**Problem details:** All lines after the one containing "orange ellipse: moved 4 px down" are needed, along with that line itself. Please repeat them exactly through the end of the entries.

**Dataset content:**
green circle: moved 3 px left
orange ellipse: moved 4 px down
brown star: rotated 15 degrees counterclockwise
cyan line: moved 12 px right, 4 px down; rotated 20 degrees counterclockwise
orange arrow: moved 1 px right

**Exercise output:**
orange ellipse: moved 4 px down
brown star: rotated 15 degrees counterclockwise
cyan line: moved 12 px right, 4 px down; rotated 20 degrees counterclockwise
orange arrow: moved 1 px right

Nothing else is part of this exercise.